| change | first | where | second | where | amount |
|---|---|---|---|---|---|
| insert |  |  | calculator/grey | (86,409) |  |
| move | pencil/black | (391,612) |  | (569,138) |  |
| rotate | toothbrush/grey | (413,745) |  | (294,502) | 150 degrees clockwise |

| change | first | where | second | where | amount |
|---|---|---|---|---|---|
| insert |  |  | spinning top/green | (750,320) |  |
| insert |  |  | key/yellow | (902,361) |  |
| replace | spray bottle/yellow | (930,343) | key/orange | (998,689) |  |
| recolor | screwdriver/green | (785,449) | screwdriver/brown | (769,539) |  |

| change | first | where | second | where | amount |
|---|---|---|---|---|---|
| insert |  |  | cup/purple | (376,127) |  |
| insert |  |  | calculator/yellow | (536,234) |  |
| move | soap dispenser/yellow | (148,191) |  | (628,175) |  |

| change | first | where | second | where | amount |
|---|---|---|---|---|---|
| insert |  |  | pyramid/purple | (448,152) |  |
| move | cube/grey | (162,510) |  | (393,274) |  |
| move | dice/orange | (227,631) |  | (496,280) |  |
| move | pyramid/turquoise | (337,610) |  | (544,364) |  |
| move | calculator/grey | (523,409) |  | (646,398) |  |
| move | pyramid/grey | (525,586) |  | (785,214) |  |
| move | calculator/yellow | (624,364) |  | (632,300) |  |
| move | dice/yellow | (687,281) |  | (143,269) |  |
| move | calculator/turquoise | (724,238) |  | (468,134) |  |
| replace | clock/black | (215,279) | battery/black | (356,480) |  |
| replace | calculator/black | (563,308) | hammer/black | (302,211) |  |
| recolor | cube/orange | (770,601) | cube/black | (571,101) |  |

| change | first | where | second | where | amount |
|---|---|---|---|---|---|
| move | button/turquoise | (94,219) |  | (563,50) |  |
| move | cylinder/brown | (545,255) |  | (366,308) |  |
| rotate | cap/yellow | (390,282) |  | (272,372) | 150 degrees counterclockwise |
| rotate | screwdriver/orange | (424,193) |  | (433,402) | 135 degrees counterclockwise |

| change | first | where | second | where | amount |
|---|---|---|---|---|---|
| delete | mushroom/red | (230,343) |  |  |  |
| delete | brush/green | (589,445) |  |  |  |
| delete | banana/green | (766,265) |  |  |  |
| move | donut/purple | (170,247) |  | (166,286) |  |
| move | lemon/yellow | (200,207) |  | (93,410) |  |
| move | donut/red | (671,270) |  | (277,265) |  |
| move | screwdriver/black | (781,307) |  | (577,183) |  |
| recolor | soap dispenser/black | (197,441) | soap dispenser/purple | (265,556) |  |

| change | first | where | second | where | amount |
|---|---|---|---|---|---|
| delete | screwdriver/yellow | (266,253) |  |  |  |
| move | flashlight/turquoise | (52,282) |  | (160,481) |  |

● **TASK TO COMPLETE**: Output an exact copy of the lines beginning at the one that holds "recolor | soap" and running through the final line of the records.

● **EXERCISE RESPONSE**:
| recolor | soap dispenser/black | (197,441) | soap dispenser/purple | (265,556) |  |

| change | first | where | second | where | amount |
|---|---|---|---|---|---|
| delete | screwdriver/yellow | (266,253) |  |  |  |
| move | flashlight/turquoise | (52,282) |  | (160,481) |  |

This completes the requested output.